__TASK__
Please write out all of the data below exactly, without including the pictures.
DATA EXTRACT: Begin
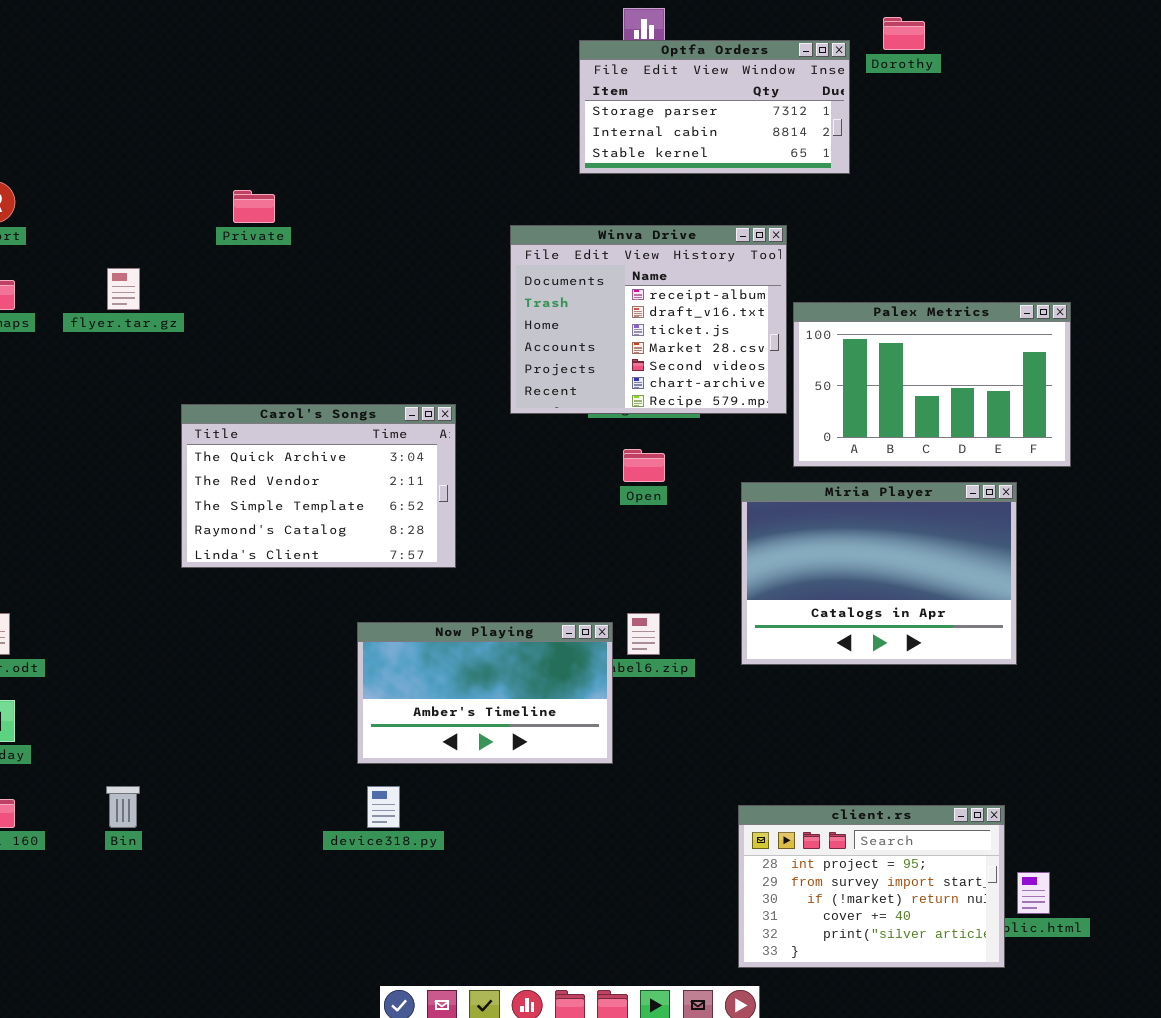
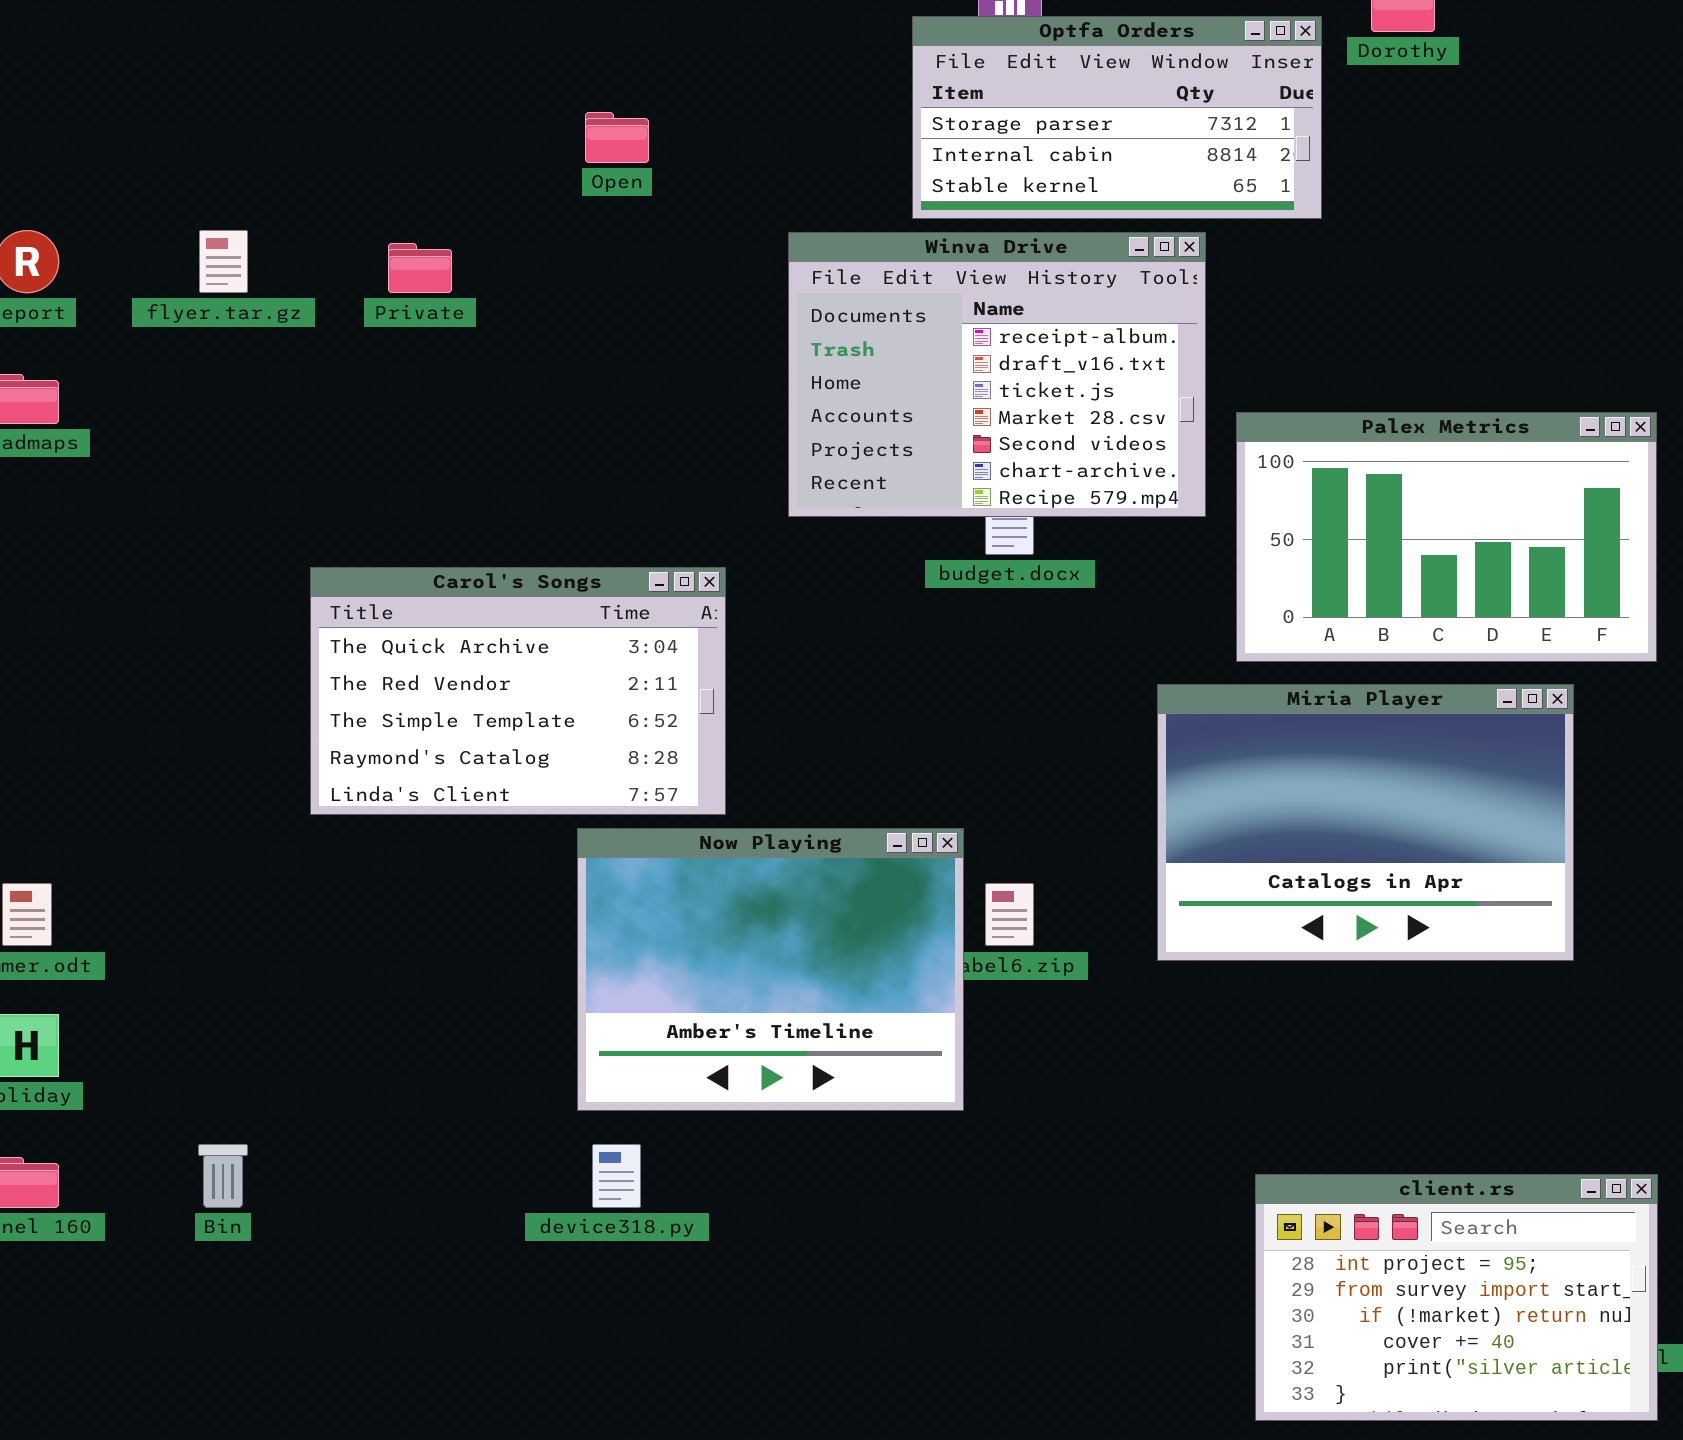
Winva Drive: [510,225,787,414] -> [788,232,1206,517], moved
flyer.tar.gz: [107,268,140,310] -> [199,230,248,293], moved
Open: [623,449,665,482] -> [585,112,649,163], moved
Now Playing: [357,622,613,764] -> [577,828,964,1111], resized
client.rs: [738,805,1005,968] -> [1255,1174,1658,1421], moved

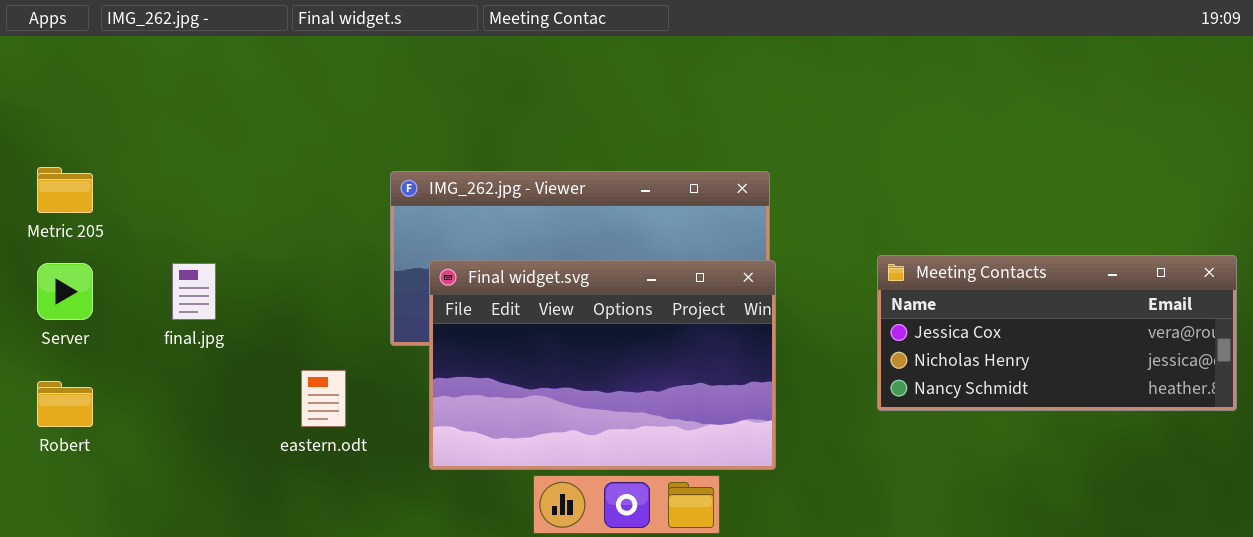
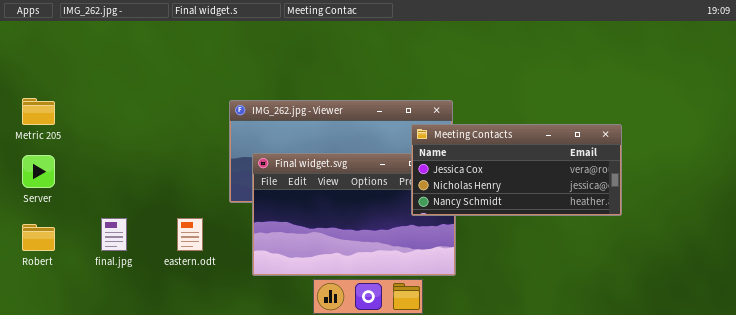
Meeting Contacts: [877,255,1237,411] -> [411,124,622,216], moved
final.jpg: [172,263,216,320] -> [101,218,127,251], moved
DATA EXTRACT: End
__EXERCISE RESPONSE__
Winva Drive: [510,225,787,414] -> [788,232,1206,517], moved
flyer.tar.gz: [107,268,140,310] -> [199,230,248,293], moved
Open: [623,449,665,482] -> [585,112,649,163], moved
Now Playing: [357,622,613,764] -> [577,828,964,1111], resized
client.rs: [738,805,1005,968] -> [1255,1174,1658,1421], moved

Meeting Contacts: [877,255,1237,411] -> [411,124,622,216], moved
final.jpg: [172,263,216,320] -> [101,218,127,251], moved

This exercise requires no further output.